**Try it**
Please restate all of the records word for word, setting the pictures aside.

(Scene comparison data)

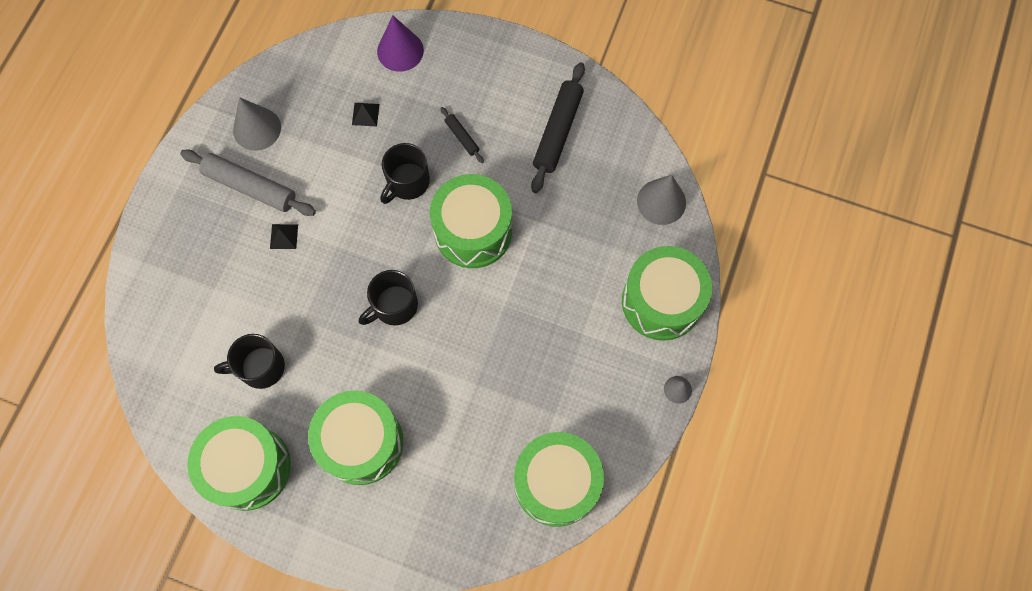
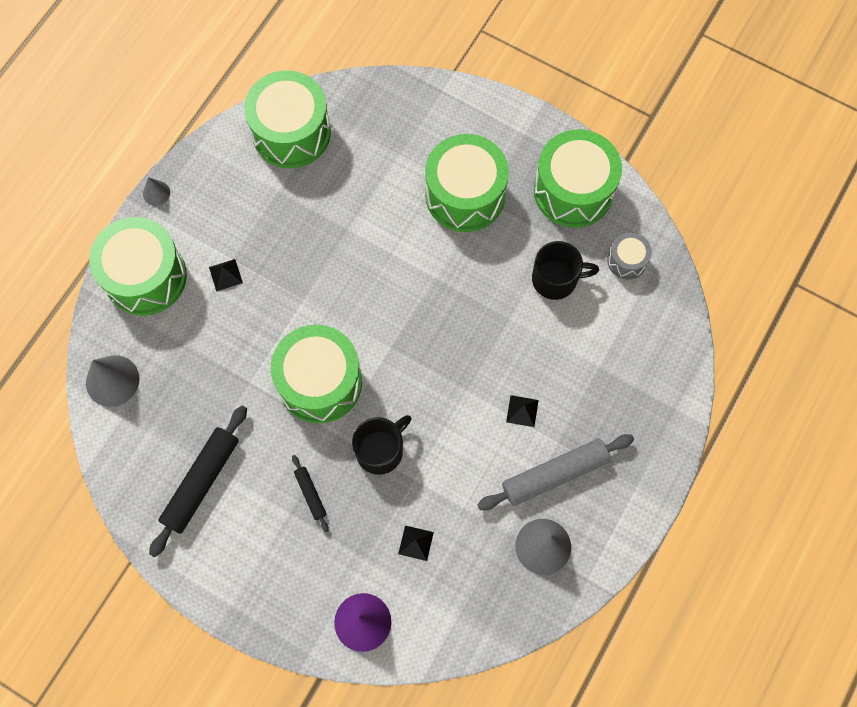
camera: 170 degrees left, 0 degrees up
(190, 399) = (627, 261): none -> grey drum
(250, 187) = (554, 474): grey rolling pin -> grey rolling pin turned 60 degrees counterclockwise
(394, 306) = (415, 317): black mug -> none
(585, 316) = (225, 275): none -> black pyramid

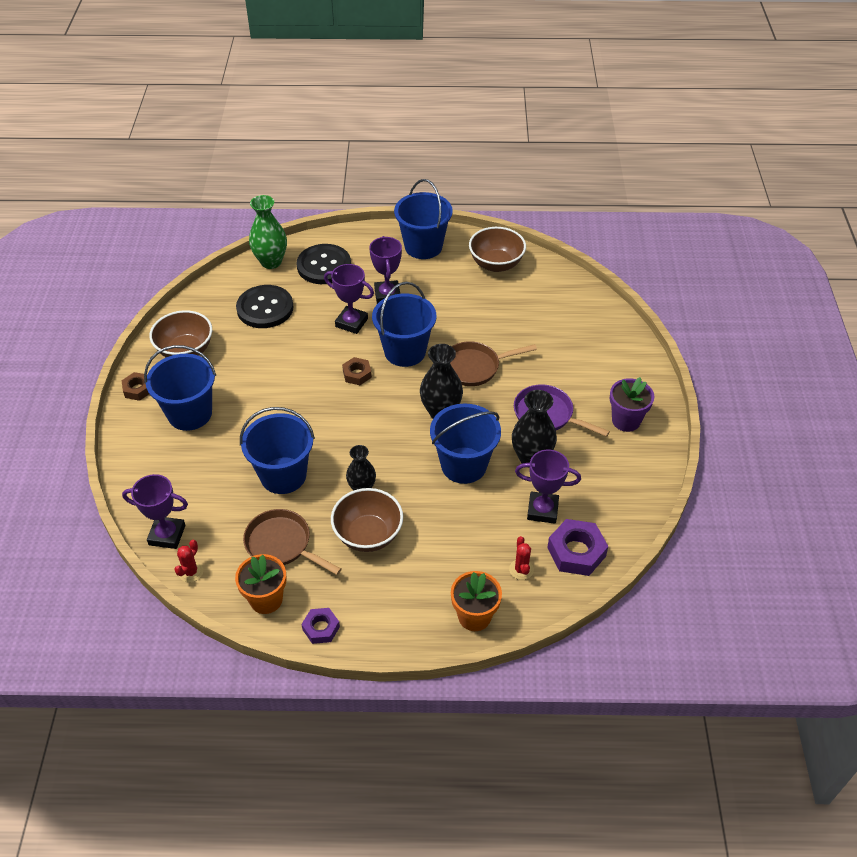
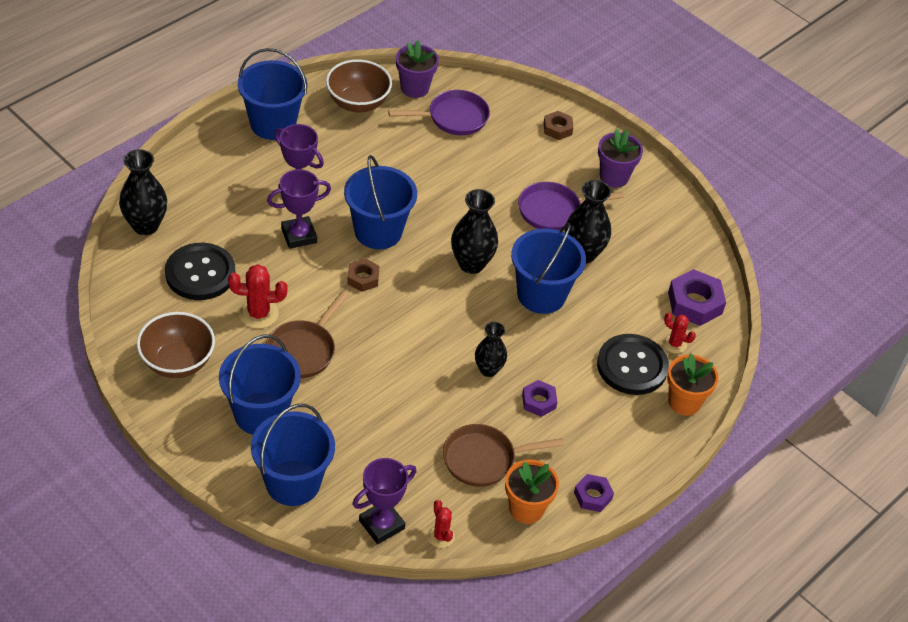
camera: 50 degrees left, 0 degrees up
(137, 389) = (180, 427): brown nut -> brown nut (557, 129)
(266, 353) = (258, 313): none -> red cactus
(271, 262) = (145, 225): green vase -> black vase
(283, 475) = (412, 405): blue bucket -> blue bucket (293, 483)
(324, 266) = (203, 198): black button -> black button (632, 366)
(368, 535) = (539, 401): brown bowl -> purple nut
(475, 367) = (452, 207): brown pan -> brown pan (303, 350)
(542, 510) = (637, 289): purple trophy -> none
(548, 276) = (414, 88): none -> purple flower pot
(551, 310) = (453, 118): none -> purple pan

**Exercise solution**
camera: 170 degrees left, 0 degrees up
(190, 399) = (627, 261): none -> grey drum
(250, 187) = (554, 474): grey rolling pin -> grey rolling pin turned 60 degrees counterclockwise
(394, 306) = (415, 317): black mug -> none
(585, 316) = (225, 275): none -> black pyramid

camera: 50 degrees left, 0 degrees up
(137, 389) = (180, 427): brown nut -> brown nut (557, 129)
(266, 353) = (258, 313): none -> red cactus
(271, 262) = (145, 225): green vase -> black vase
(283, 475) = (412, 405): blue bucket -> blue bucket (293, 483)
(324, 266) = (203, 198): black button -> black button (632, 366)
(368, 535) = (539, 401): brown bowl -> purple nut
(475, 367) = (452, 207): brown pan -> brown pan (303, 350)
(542, 510) = (637, 289): purple trophy -> none
(548, 276) = (414, 88): none -> purple flower pot
(551, 310) = (453, 118): none -> purple pan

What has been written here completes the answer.